§ Task instructions:
Work through the records that follow and return each line containing the word "pink".
__________
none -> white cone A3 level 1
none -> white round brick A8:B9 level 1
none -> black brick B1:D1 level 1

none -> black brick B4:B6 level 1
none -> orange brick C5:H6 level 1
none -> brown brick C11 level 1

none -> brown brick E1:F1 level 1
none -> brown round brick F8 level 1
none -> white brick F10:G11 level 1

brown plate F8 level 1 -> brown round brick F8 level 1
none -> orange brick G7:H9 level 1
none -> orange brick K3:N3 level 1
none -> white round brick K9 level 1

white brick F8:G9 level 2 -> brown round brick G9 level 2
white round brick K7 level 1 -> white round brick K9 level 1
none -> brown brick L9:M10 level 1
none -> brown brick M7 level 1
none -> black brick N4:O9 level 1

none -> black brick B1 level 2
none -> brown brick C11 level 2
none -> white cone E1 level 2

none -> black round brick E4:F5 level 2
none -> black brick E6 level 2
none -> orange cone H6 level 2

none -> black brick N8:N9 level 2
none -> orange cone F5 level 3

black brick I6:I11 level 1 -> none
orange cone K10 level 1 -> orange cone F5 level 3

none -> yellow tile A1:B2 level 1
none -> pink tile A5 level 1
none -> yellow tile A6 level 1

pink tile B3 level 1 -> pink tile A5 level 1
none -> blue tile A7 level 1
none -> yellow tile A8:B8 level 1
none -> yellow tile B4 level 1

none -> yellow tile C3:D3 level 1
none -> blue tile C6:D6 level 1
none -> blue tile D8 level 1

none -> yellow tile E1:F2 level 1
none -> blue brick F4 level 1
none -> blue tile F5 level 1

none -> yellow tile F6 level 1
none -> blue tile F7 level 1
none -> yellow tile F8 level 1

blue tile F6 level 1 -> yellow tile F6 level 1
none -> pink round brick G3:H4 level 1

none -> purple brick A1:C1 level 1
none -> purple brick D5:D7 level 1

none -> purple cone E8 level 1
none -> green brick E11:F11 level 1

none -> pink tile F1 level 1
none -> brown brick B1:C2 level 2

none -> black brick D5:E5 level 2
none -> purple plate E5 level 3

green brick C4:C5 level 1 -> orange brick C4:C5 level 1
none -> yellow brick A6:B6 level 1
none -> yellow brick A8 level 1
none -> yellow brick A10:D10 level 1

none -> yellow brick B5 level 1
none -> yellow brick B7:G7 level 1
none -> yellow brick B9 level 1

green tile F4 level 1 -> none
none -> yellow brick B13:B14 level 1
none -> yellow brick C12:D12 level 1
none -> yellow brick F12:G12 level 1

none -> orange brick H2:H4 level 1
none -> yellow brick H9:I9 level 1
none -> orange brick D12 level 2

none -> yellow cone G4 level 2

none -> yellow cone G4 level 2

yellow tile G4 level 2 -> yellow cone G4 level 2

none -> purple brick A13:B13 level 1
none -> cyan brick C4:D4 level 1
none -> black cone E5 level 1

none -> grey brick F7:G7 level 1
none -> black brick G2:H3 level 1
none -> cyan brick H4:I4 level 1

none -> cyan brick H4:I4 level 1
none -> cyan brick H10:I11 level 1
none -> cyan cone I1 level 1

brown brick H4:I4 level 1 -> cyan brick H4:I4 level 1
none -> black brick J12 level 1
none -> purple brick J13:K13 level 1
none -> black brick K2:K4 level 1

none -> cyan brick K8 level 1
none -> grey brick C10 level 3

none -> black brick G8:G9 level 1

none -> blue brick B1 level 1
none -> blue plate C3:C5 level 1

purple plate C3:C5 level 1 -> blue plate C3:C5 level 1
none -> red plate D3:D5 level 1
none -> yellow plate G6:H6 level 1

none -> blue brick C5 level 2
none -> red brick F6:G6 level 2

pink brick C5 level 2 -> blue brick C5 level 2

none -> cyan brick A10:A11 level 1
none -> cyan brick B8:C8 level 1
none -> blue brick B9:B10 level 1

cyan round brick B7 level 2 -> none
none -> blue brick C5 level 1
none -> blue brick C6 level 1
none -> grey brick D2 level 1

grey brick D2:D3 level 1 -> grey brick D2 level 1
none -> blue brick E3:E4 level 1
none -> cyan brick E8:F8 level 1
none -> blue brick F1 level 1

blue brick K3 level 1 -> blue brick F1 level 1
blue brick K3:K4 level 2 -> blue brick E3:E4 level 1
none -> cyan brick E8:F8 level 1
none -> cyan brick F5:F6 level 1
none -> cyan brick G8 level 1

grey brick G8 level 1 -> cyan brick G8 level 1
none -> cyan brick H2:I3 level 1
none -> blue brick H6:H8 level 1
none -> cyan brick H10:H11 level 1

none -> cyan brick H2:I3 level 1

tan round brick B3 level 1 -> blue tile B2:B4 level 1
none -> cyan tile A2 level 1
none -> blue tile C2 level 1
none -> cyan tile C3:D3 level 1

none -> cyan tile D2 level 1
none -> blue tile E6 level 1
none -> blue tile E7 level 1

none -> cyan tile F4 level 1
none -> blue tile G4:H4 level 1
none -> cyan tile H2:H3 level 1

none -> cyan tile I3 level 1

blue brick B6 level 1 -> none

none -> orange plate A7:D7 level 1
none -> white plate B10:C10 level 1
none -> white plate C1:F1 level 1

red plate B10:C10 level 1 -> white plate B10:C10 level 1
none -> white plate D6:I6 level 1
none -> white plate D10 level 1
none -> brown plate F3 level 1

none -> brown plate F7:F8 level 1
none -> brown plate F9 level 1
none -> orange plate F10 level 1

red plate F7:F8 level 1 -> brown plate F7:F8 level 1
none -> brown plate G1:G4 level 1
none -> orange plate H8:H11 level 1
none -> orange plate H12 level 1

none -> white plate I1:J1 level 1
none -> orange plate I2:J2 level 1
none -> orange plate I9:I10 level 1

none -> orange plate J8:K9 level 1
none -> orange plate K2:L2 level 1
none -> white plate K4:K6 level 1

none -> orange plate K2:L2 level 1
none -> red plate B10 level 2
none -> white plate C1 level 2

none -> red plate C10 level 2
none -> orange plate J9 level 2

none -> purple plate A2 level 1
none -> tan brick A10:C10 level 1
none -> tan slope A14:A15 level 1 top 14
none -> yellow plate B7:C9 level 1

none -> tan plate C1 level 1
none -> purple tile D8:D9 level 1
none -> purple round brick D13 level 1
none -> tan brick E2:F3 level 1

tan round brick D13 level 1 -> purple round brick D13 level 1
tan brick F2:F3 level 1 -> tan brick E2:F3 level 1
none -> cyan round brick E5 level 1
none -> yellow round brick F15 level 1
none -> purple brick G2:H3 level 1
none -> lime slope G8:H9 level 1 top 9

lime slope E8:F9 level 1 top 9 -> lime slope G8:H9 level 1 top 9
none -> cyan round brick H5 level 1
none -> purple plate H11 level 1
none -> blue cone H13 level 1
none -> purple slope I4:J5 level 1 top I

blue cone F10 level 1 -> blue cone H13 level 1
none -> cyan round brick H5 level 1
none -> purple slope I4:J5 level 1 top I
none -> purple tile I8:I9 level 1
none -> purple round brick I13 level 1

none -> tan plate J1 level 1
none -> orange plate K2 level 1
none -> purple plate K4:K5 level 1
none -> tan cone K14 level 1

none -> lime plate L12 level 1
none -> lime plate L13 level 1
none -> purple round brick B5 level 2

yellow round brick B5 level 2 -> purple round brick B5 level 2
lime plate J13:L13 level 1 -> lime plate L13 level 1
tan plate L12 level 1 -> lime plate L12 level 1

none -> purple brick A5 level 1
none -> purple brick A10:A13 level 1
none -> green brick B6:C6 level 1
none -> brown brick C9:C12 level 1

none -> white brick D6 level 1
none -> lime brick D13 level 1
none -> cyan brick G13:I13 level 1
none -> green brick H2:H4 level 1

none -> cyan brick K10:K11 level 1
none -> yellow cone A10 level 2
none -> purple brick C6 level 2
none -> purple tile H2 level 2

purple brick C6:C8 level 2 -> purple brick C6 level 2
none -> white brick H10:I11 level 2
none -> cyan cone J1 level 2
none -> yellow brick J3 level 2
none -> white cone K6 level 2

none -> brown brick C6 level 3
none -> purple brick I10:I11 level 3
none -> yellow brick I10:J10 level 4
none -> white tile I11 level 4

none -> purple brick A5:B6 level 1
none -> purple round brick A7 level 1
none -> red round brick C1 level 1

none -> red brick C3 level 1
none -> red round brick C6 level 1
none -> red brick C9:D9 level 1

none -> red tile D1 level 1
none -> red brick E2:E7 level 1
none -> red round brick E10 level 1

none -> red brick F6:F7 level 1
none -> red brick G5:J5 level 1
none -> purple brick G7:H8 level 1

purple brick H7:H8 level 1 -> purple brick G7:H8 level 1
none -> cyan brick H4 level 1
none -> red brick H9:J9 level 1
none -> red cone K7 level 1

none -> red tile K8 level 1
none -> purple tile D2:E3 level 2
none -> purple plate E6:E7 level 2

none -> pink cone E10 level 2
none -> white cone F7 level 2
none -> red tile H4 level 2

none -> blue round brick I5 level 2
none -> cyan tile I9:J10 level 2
__________
§ Solution below:
none -> pink tile A5 level 1
pink tile B3 level 1 -> pink tile A5 level 1
none -> pink round brick G3:H4 level 1
none -> pink tile F1 level 1
pink brick C5 level 2 -> blue brick C5 level 2
none -> pink cone E10 level 2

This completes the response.